##### RECORDS SHOWN

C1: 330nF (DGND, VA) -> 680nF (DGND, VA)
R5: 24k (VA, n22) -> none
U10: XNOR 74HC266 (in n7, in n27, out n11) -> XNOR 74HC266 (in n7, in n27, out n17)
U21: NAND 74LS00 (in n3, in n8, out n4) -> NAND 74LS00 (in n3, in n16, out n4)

##########
##### RECORDS SHOWN

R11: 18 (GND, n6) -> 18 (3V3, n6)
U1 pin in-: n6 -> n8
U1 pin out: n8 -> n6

##########

§ WORK TASK: Return only the part of the records above that opens with the line containing "C1: 330nF (DGND, VA) -> 680nF (DGND, VA)" and closes with the line containing "U21: NAND 74LS00", ends included.

§ ANSWER FOR THIS EXERCISE:
C1: 330nF (DGND, VA) -> 680nF (DGND, VA)
R5: 24k (VA, n22) -> none
U10: XNOR 74HC266 (in n7, in n27, out n11) -> XNOR 74HC266 (in n7, in n27, out n17)
U21: NAND 74LS00 (in n3, in n8, out n4) -> NAND 74LS00 (in n3, in n16, out n4)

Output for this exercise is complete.